START Input material

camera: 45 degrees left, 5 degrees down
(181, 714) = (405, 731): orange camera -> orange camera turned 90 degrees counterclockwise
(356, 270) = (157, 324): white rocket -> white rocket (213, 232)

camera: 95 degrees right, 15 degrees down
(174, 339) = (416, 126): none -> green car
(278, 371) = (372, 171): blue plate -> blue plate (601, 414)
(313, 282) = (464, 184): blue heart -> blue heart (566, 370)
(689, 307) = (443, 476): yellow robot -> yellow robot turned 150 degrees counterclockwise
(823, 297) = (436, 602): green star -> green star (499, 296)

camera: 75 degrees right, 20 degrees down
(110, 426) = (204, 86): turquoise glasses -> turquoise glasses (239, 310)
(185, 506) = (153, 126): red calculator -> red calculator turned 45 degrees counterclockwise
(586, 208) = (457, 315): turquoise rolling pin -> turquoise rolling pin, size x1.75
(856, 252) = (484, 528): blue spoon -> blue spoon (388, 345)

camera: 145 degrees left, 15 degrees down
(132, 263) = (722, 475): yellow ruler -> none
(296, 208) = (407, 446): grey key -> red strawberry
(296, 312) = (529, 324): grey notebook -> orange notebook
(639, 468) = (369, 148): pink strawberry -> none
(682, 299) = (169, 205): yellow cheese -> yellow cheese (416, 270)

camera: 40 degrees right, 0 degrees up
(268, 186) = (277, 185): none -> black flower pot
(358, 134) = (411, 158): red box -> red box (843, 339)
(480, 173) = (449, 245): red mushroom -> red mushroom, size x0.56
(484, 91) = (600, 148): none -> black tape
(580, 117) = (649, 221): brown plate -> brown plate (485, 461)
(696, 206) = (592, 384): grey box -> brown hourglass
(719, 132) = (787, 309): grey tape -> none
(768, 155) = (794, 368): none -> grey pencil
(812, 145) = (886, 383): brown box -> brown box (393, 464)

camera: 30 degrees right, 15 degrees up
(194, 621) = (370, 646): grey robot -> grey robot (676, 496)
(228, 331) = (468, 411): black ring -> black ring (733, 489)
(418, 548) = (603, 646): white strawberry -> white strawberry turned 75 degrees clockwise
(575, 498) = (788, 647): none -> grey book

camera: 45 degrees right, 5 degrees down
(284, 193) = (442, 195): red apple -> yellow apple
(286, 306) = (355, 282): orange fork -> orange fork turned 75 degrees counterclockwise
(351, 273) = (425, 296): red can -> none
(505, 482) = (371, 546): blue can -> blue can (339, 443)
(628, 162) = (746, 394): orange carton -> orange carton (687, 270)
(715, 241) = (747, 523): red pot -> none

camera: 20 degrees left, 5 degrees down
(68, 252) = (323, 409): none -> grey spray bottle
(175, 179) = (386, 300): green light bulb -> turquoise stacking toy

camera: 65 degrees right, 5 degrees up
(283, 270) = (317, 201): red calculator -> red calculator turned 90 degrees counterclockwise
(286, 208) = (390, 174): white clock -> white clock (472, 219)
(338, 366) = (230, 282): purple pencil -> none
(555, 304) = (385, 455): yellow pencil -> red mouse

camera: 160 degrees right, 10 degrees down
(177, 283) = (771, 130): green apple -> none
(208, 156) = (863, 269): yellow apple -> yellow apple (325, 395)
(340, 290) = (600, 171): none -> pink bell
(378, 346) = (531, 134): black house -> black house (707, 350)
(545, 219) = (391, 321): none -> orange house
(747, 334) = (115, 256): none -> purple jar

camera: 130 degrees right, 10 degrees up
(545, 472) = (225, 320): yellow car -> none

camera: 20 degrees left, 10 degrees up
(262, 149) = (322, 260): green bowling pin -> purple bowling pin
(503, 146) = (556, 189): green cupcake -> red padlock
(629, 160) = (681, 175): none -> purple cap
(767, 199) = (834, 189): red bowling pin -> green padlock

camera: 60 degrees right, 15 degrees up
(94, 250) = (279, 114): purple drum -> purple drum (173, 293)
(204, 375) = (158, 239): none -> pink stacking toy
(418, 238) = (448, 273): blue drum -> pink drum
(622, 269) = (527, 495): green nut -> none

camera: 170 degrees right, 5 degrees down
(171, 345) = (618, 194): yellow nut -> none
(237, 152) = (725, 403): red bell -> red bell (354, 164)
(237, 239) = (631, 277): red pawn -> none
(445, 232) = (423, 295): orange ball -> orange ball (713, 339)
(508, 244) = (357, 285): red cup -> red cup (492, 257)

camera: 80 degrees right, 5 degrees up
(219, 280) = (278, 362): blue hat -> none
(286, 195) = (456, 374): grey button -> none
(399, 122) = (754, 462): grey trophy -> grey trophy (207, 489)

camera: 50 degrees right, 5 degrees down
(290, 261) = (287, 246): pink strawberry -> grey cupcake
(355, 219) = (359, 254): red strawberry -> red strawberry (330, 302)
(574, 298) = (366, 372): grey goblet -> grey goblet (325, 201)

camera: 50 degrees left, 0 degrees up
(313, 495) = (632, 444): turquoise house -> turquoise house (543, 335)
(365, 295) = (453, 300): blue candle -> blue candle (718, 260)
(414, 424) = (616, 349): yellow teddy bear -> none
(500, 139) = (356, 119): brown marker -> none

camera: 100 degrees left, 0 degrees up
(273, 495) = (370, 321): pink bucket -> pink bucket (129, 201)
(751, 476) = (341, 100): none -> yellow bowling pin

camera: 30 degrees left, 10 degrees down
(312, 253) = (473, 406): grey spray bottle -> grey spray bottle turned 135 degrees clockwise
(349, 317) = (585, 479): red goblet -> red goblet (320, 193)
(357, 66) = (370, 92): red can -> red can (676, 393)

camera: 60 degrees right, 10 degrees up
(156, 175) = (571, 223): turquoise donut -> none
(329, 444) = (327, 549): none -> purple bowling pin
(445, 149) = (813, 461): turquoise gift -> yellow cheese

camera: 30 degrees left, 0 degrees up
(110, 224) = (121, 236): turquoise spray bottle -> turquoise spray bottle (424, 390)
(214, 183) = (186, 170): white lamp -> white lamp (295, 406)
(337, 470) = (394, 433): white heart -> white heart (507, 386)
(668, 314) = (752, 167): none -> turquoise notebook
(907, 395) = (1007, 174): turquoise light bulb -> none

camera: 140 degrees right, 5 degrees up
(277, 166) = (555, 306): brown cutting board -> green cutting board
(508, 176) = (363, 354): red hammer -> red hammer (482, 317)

END Input material

Output exactly what runs from the line with "(277, 166) = (555, 306): brown" to the final line above, both lines included, and nothing else.

(277, 166) = (555, 306): brown cutting board -> green cutting board
(508, 176) = (363, 354): red hammer -> red hammer (482, 317)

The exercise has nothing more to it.